#### Problem statement
When you reach the records below, output every one exactly as written but leave out any pictures.

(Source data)
● ● ● ●

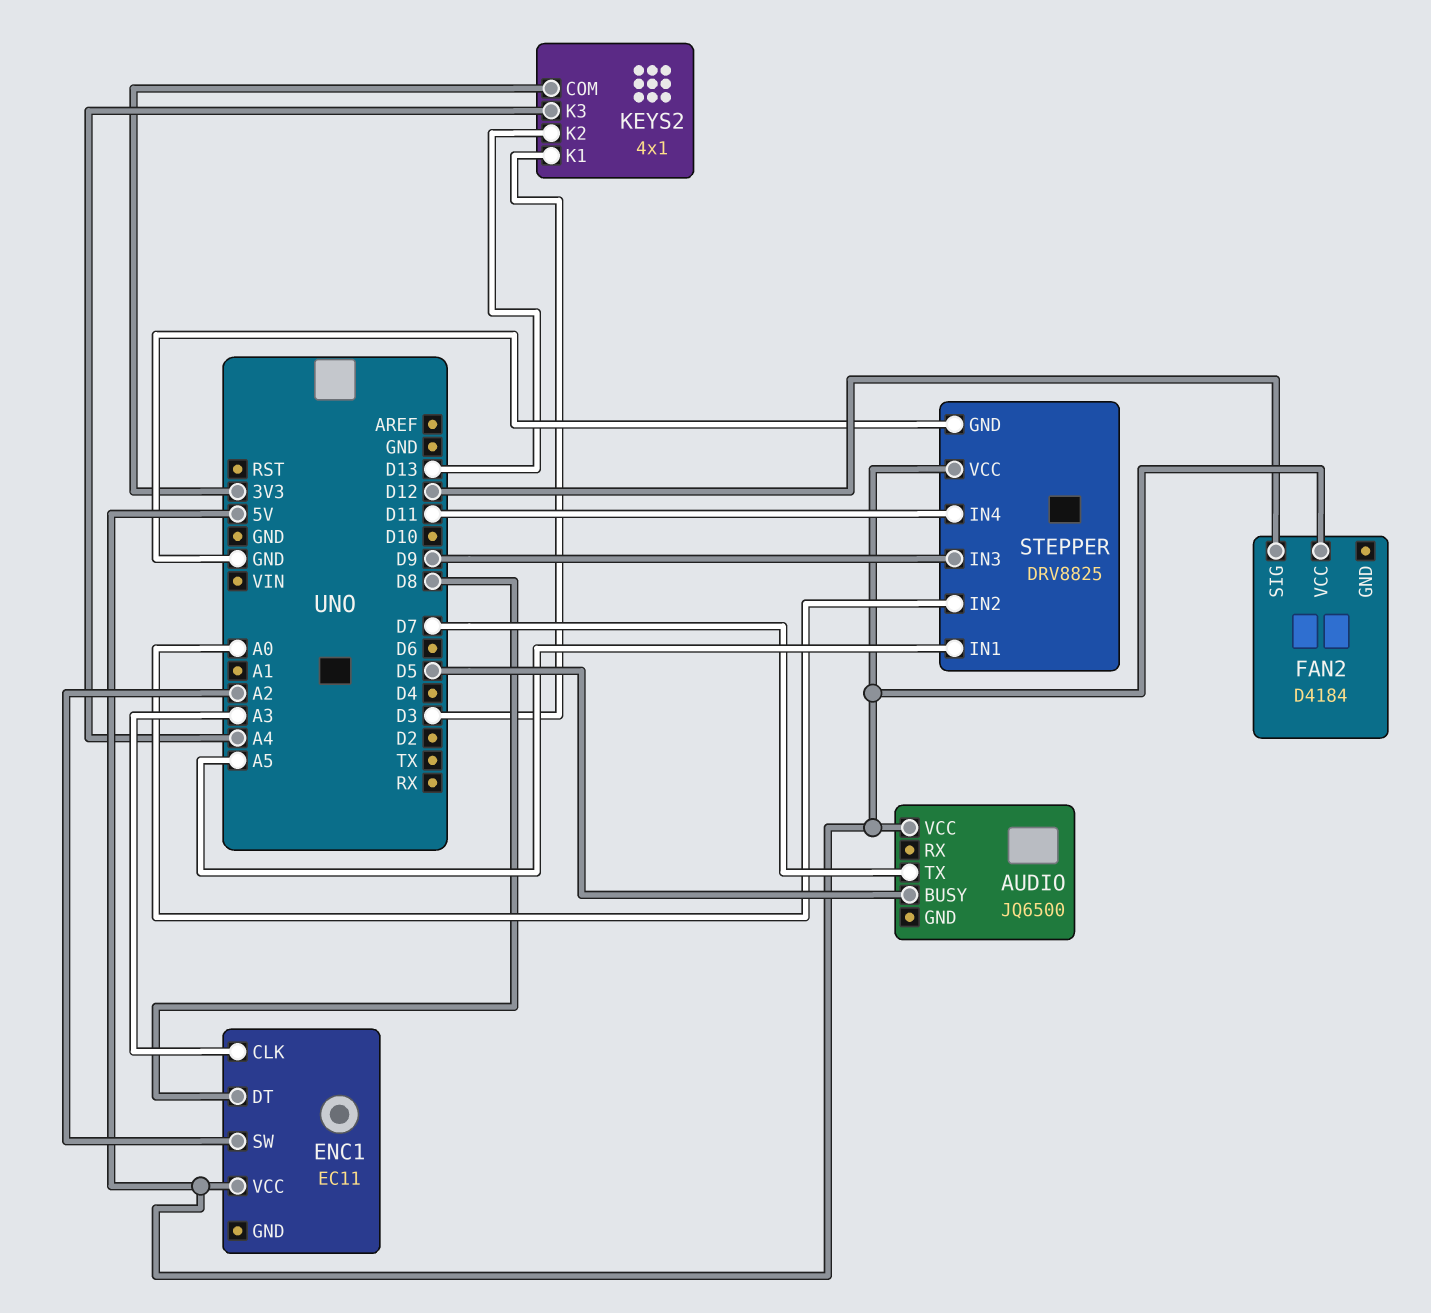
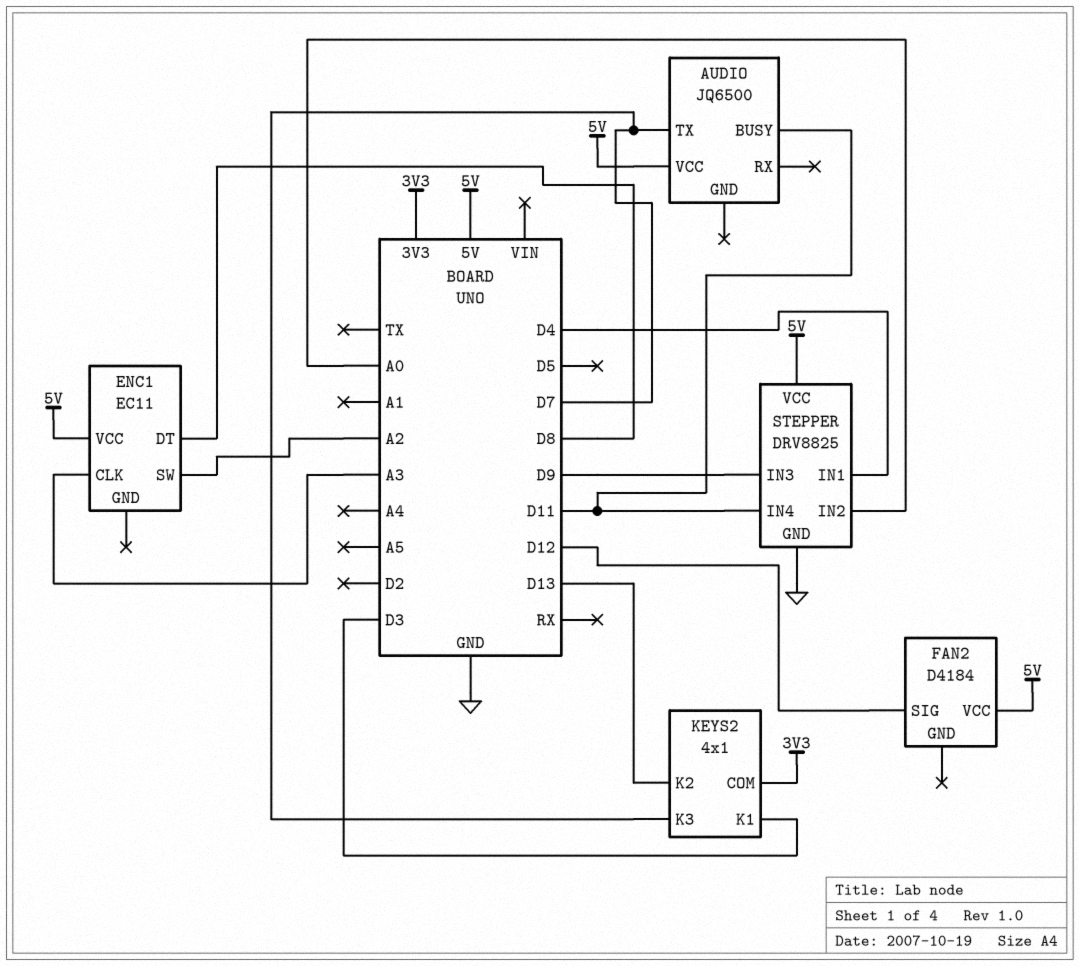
AUDIO pin BUSY: D5 -> D11
KEYS2 pin K3: A4 -> D7
STEPPER pin IN1: A5 -> D4

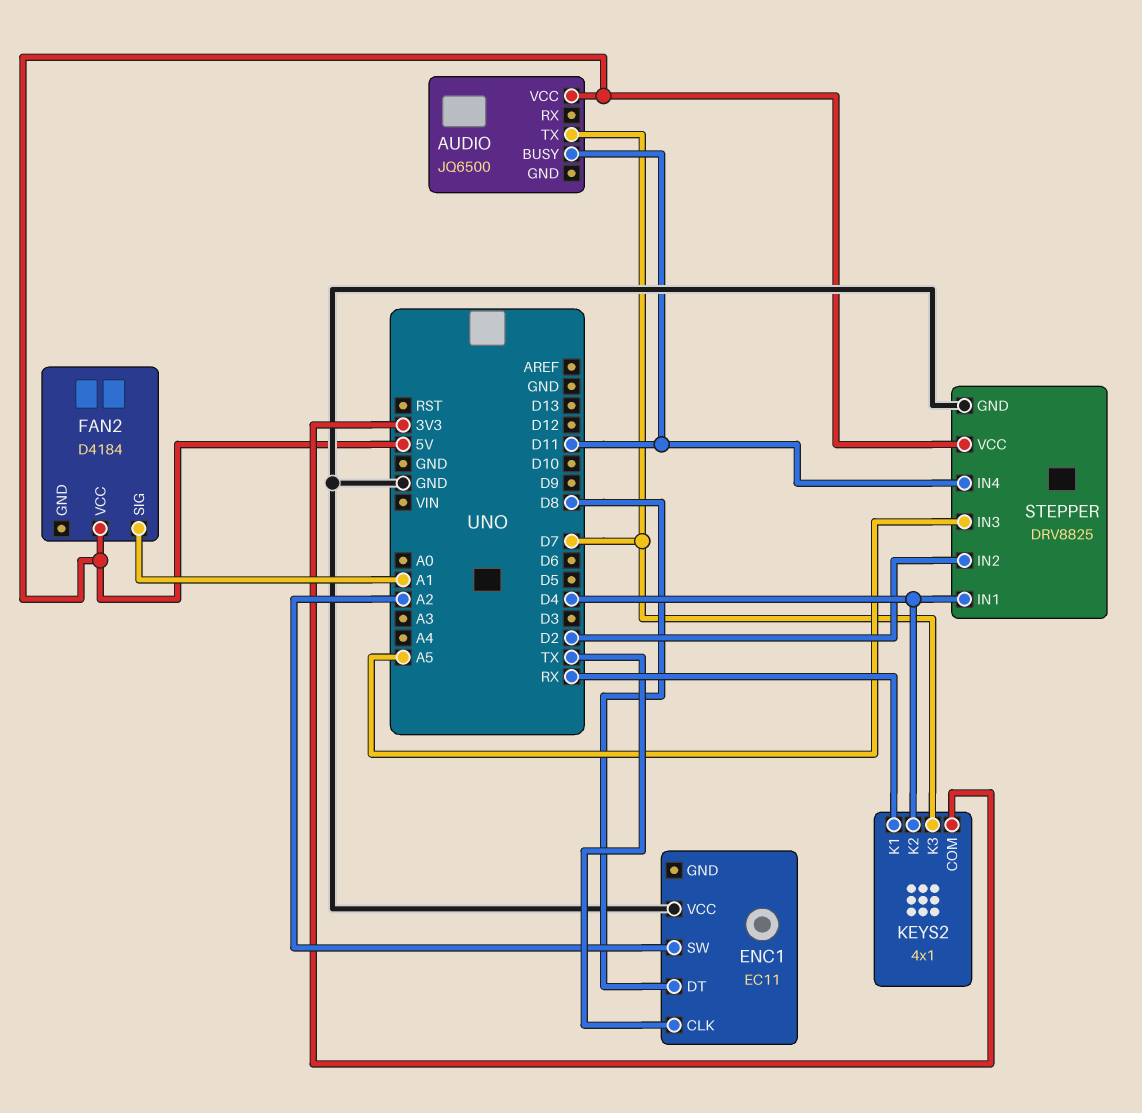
ENC1 pin CLK: A3 -> TX
ENC1 pin VCC: 5V -> GND
FAN2 pin SIG: D12 -> A1
KEYS2 pin K1: D3 -> RX
KEYS2 pin K2: D13 -> D4
STEPPER pin IN2: A0 -> D2
STEPPER pin IN3: D9 -> A5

● ● ● ●

#### Task output
AUDIO pin BUSY: D5 -> D11
KEYS2 pin K3: A4 -> D7
STEPPER pin IN1: A5 -> D4

ENC1 pin CLK: A3 -> TX
ENC1 pin VCC: 5V -> GND
FAN2 pin SIG: D12 -> A1
KEYS2 pin K1: D3 -> RX
KEYS2 pin K2: D13 -> D4
STEPPER pin IN2: A0 -> D2
STEPPER pin IN3: D9 -> A5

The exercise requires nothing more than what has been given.